-- Opening Marker --

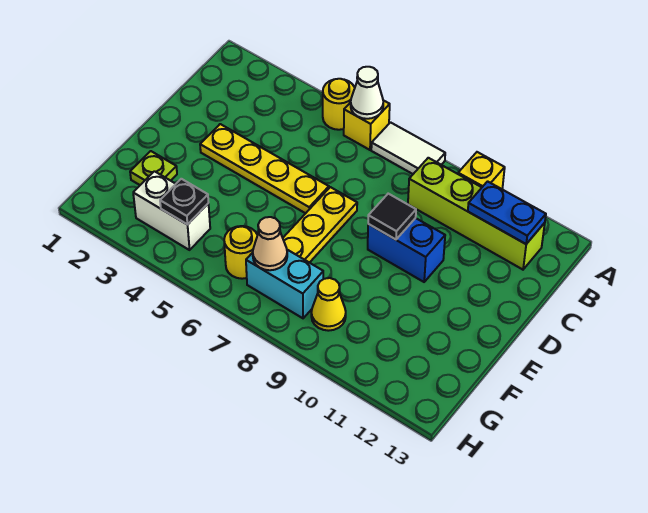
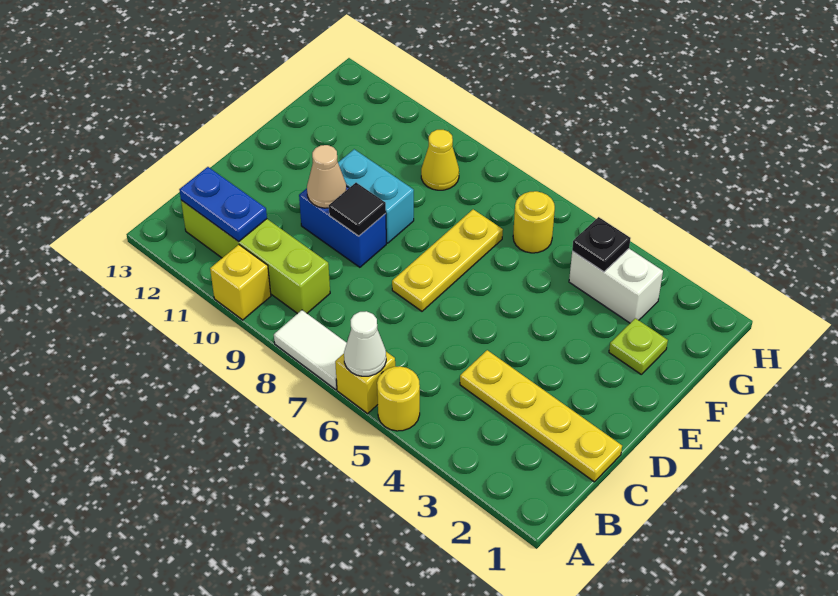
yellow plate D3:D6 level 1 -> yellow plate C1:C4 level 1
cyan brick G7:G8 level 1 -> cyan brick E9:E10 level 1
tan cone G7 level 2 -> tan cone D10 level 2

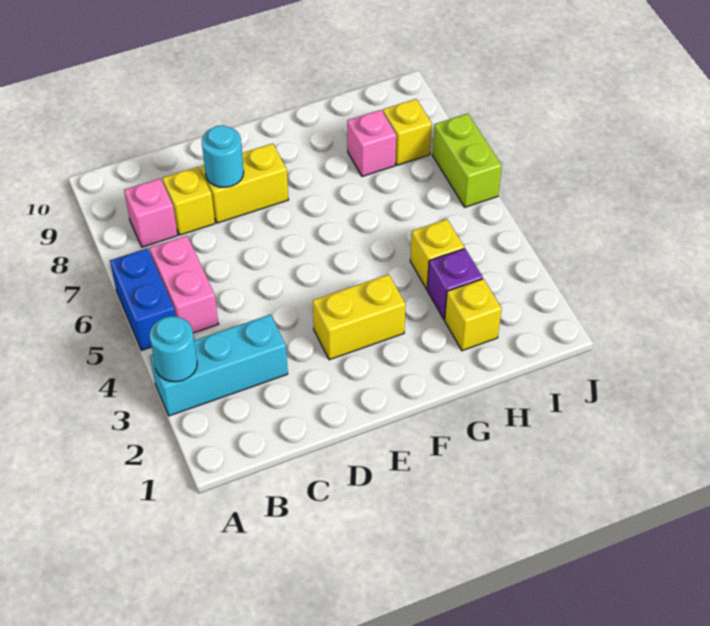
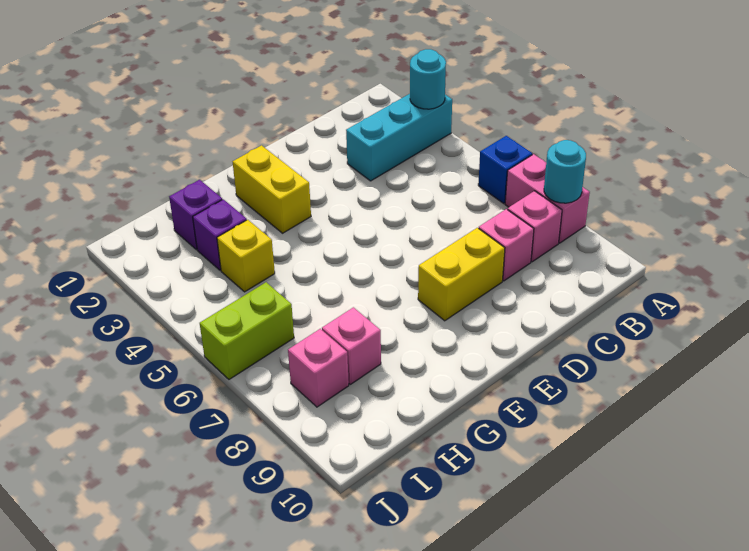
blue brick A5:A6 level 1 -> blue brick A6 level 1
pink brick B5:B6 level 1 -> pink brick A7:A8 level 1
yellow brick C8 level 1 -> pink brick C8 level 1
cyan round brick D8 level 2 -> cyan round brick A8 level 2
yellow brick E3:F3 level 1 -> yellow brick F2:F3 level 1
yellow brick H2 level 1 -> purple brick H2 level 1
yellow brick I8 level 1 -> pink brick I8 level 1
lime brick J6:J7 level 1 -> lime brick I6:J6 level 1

-- Closing Marker --

None of the pictures should appear, though every line of the data above must be reproduced exactly.

FINISHED TASK:
yellow plate D3:D6 level 1 -> yellow plate C1:C4 level 1
cyan brick G7:G8 level 1 -> cyan brick E9:E10 level 1
tan cone G7 level 2 -> tan cone D10 level 2

blue brick A5:A6 level 1 -> blue brick A6 level 1
pink brick B5:B6 level 1 -> pink brick A7:A8 level 1
yellow brick C8 level 1 -> pink brick C8 level 1
cyan round brick D8 level 2 -> cyan round brick A8 level 2
yellow brick E3:F3 level 1 -> yellow brick F2:F3 level 1
yellow brick H2 level 1 -> purple brick H2 level 1
yellow brick I8 level 1 -> pink brick I8 level 1
lime brick J6:J7 level 1 -> lime brick I6:J6 level 1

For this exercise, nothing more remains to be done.